[Information Boundary: Start]

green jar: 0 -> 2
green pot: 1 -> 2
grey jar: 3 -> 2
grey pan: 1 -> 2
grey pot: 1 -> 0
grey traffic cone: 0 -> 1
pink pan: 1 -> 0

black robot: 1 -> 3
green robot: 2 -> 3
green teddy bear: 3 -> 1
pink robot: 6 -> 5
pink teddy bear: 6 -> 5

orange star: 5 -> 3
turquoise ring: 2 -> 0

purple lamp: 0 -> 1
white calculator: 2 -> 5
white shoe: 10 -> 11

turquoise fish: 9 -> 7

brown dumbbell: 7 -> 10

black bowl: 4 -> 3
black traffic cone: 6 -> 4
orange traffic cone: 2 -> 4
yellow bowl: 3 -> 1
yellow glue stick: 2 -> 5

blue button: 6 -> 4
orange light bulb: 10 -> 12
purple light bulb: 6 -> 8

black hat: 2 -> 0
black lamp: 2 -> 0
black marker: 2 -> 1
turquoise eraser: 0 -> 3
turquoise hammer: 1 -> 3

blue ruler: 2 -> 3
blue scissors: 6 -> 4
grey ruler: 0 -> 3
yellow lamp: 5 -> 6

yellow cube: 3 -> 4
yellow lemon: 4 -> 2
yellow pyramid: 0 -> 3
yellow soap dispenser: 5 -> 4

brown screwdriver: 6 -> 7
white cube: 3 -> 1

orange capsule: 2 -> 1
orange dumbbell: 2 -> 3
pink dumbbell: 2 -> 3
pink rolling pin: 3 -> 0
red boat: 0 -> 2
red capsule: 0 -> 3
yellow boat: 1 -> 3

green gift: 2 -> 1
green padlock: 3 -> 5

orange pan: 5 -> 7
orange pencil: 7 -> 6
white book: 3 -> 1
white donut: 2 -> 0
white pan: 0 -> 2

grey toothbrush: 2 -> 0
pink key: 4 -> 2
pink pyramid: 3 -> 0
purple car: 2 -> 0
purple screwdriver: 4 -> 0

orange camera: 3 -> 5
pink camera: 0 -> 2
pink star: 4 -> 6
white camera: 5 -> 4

[Information Boundary: End]

A word-for-word copy of the lines above from the one with "black traffic cone: 6 -> 4" through the one with "purple car: 2 -> 0", inclusive, is the only output wanted.

◆ **Exercise output**
black traffic cone: 6 -> 4
orange traffic cone: 2 -> 4
yellow bowl: 3 -> 1
yellow glue stick: 2 -> 5

blue button: 6 -> 4
orange light bulb: 10 -> 12
purple light bulb: 6 -> 8

black hat: 2 -> 0
black lamp: 2 -> 0
black marker: 2 -> 1
turquoise eraser: 0 -> 3
turquoise hammer: 1 -> 3

blue ruler: 2 -> 3
blue scissors: 6 -> 4
grey ruler: 0 -> 3
yellow lamp: 5 -> 6

yellow cube: 3 -> 4
yellow lemon: 4 -> 2
yellow pyramid: 0 -> 3
yellow soap dispenser: 5 -> 4

brown screwdriver: 6 -> 7
white cube: 3 -> 1

orange capsule: 2 -> 1
orange dumbbell: 2 -> 3
pink dumbbell: 2 -> 3
pink rolling pin: 3 -> 0
red boat: 0 -> 2
red capsule: 0 -> 3
yellow boat: 1 -> 3

green gift: 2 -> 1
green padlock: 3 -> 5

orange pan: 5 -> 7
orange pencil: 7 -> 6
white book: 3 -> 1
white donut: 2 -> 0
white pan: 0 -> 2

grey toothbrush: 2 -> 0
pink key: 4 -> 2
pink pyramid: 3 -> 0
purple car: 2 -> 0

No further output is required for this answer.